Lines with the word "orange" in them must be copied from the records below.

··· INFORMATION ···

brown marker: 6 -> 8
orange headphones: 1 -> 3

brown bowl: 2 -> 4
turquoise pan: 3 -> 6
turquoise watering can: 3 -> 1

···
··· INFORMATION ···

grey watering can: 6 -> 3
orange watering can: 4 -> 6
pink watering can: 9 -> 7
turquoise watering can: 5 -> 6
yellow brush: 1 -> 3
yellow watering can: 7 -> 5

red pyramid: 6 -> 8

···

FINISHED EXERCISE
orange headphones: 1 -> 3
orange watering can: 4 -> 6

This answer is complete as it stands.